● **Written task**: Below are records to be repeated exactly. Leave their pictures behind.

Object count comparisons:
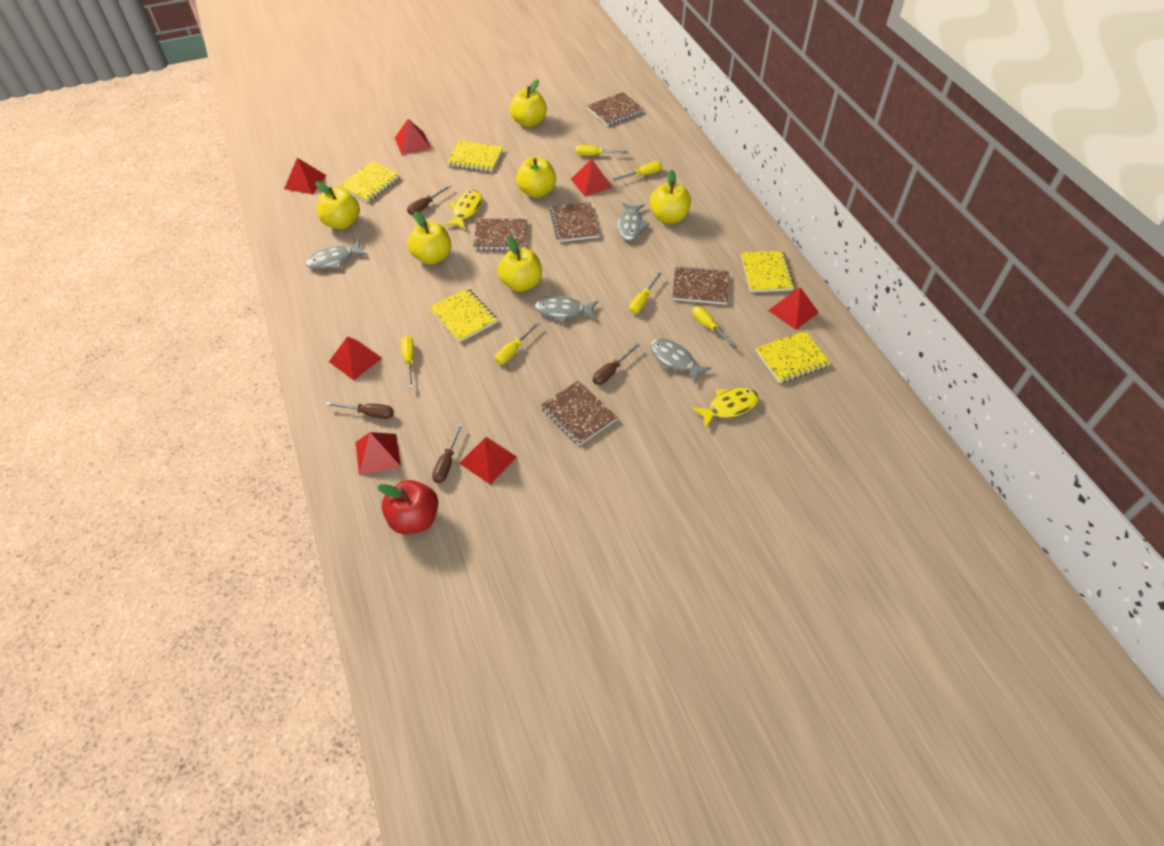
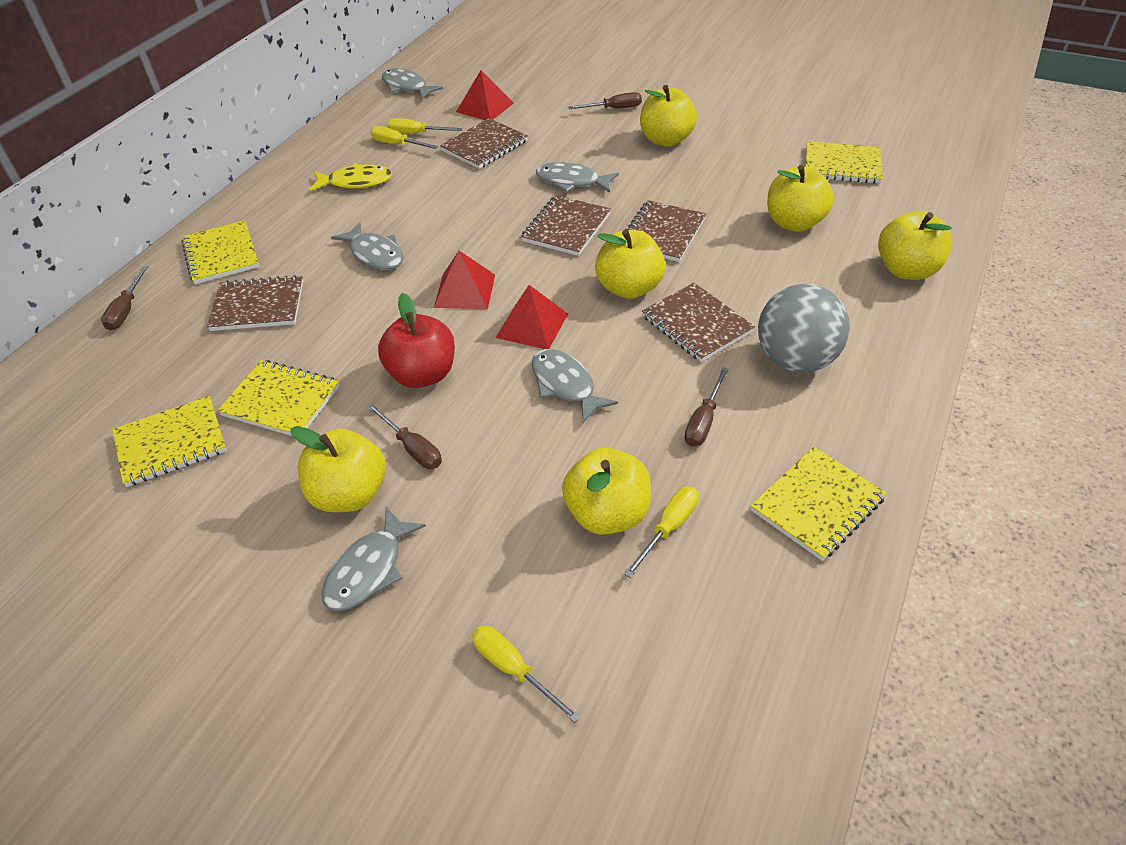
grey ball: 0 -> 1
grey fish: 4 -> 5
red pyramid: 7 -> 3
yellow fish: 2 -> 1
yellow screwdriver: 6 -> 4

● **Solved problem**:
grey ball: 0 -> 1
grey fish: 4 -> 5
red pyramid: 7 -> 3
yellow fish: 2 -> 1
yellow screwdriver: 6 -> 4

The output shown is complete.